▸ **TASK BRIEF**
Look through the entries below and copy exactly the part that begins with the line containing "brown teddy bear: 0 -> 4" and ends with the line containing "orange pyramid: 2 -> 4". Do not copy the pictures.

▸ **DATASET RECORDS**
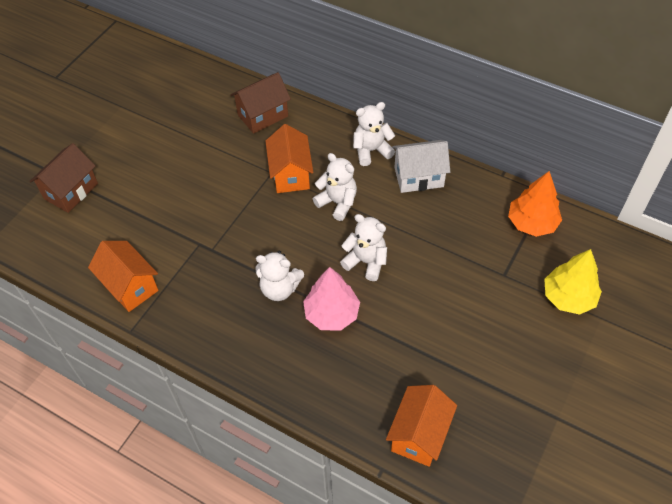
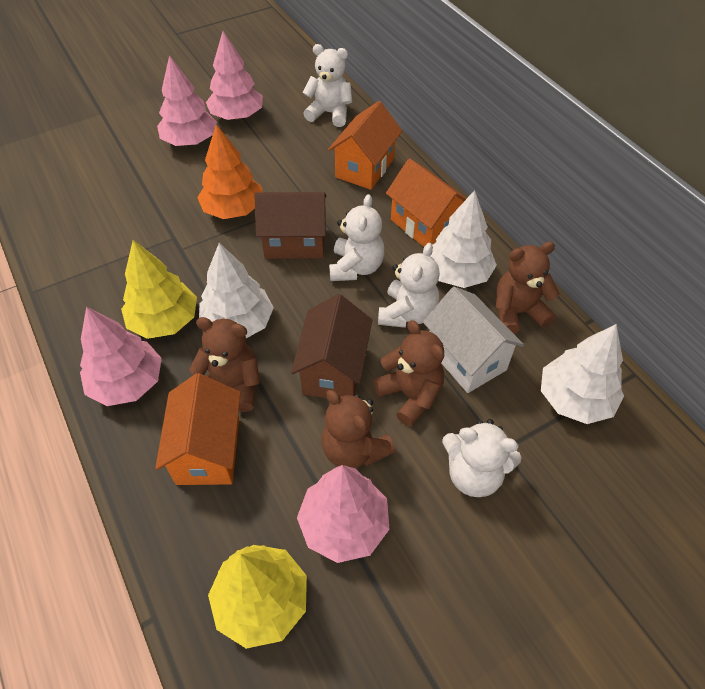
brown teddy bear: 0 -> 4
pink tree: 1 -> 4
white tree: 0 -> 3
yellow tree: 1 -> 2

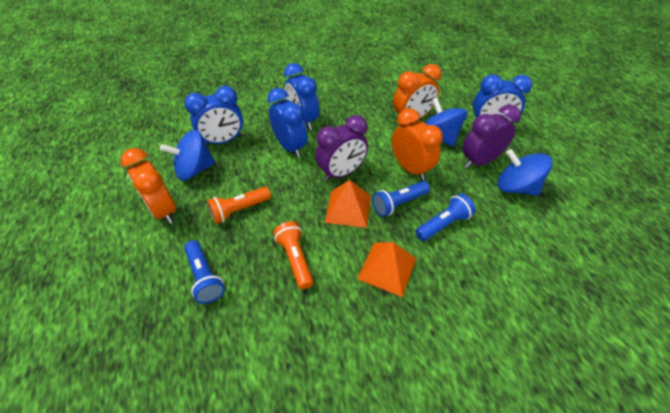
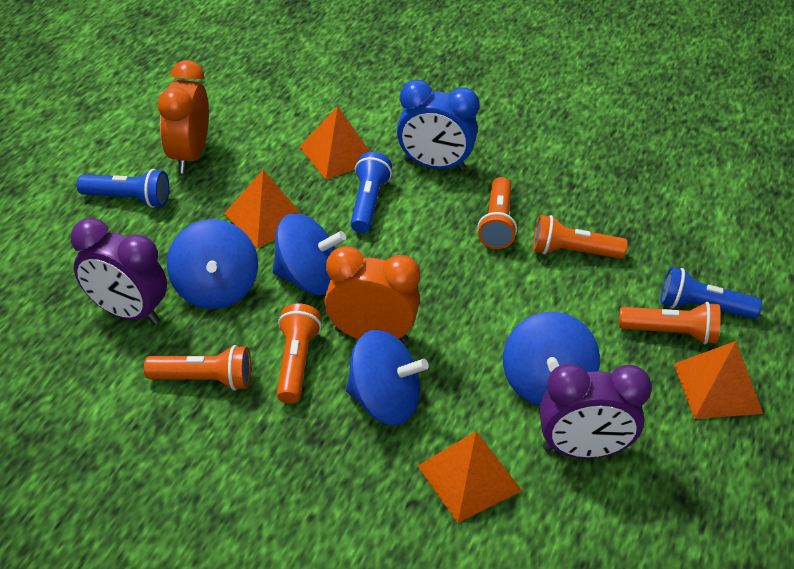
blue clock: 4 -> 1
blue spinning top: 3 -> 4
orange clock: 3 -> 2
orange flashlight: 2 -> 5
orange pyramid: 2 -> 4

---

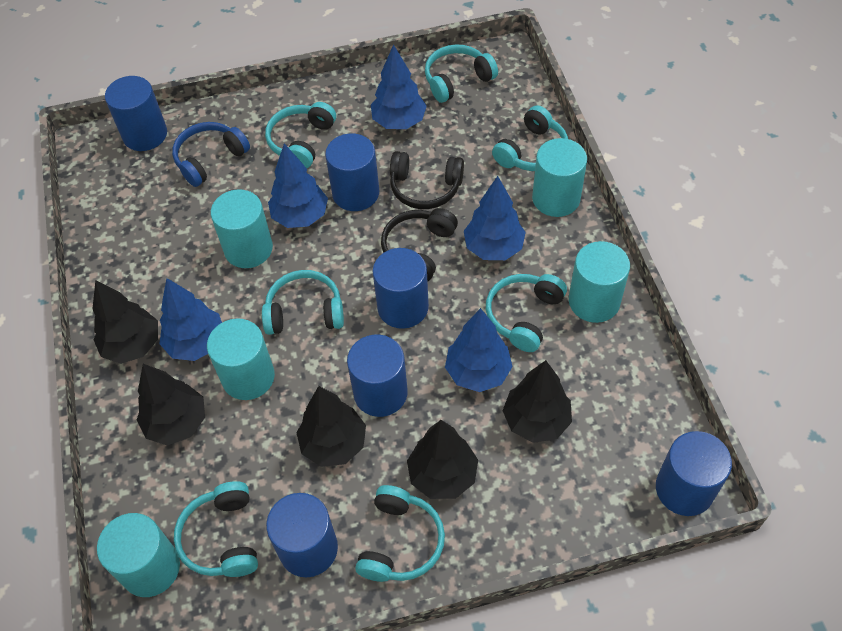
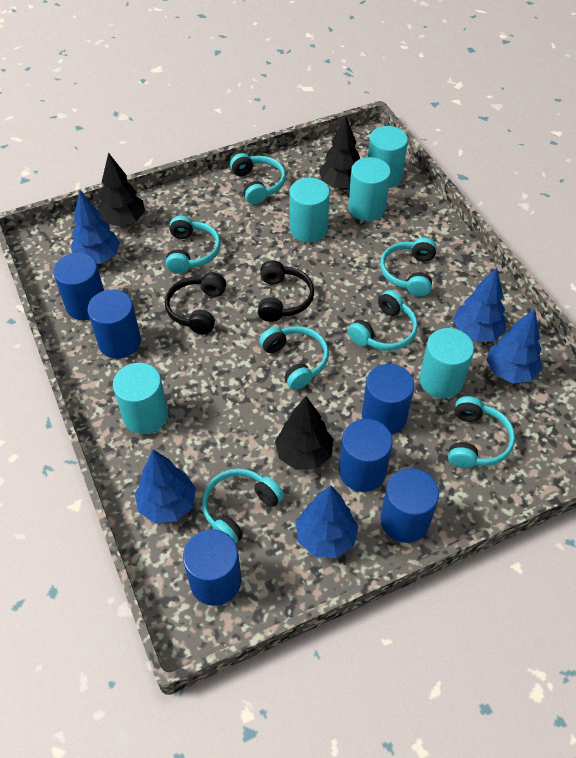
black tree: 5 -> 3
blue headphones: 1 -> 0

* * *

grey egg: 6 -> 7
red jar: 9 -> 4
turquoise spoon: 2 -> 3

▸ **EXPECTED ANSWER**
brown teddy bear: 0 -> 4
pink tree: 1 -> 4
white tree: 0 -> 3
yellow tree: 1 -> 2

blue clock: 4 -> 1
blue spinning top: 3 -> 4
orange clock: 3 -> 2
orange flashlight: 2 -> 5
orange pyramid: 2 -> 4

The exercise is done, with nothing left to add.